» **Required work**
Copies of all lines that contain "watering" are needed; take them from the data below.

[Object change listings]
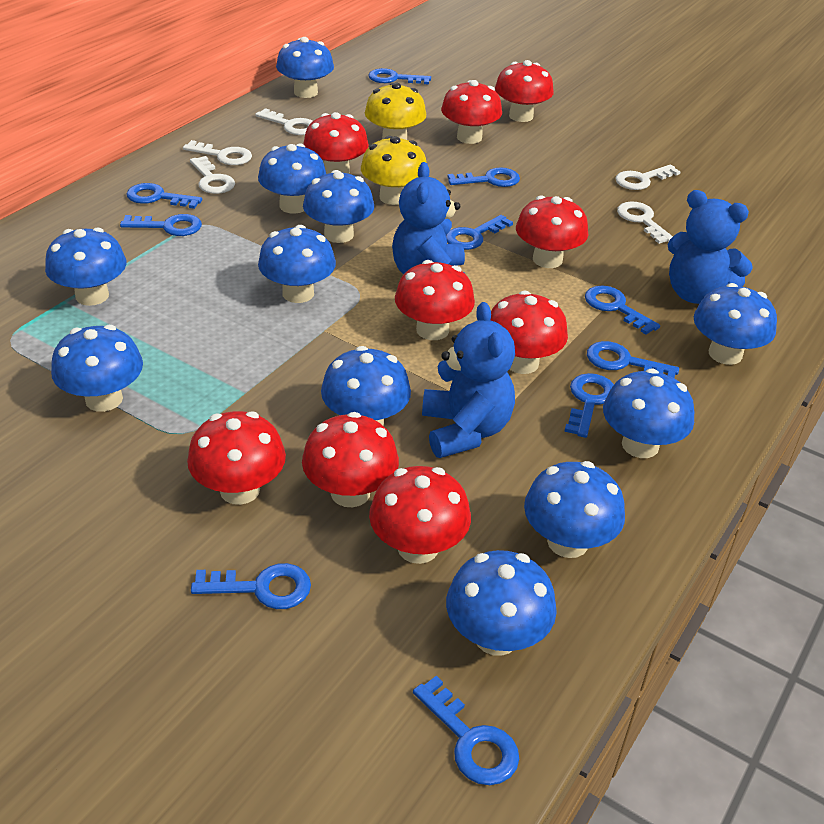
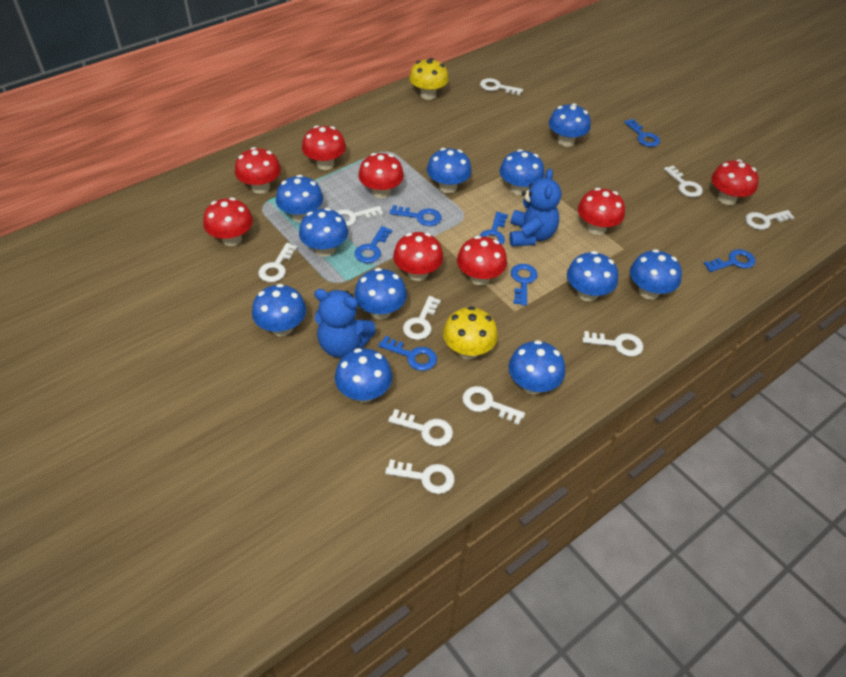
blue key: 10 -> 7
blue teddy bear: 3 -> 2
red mushroom: 9 -> 8
white key: 5 -> 10

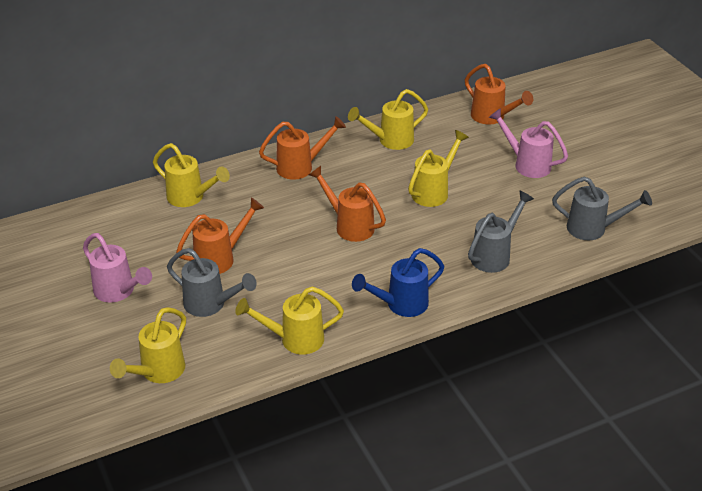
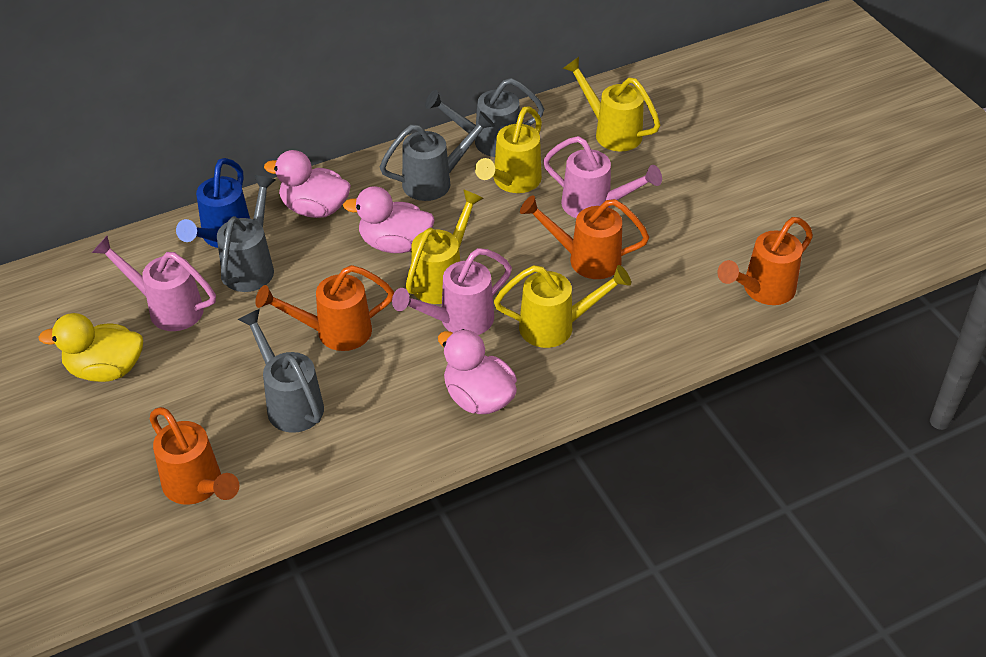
grey watering can: 3 -> 4
pink duck: 0 -> 3
pink watering can: 2 -> 3
yellow duck: 0 -> 1
yellow watering can: 5 -> 4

» **Answer section**
grey watering can: 3 -> 4
pink watering can: 2 -> 3
yellow watering can: 5 -> 4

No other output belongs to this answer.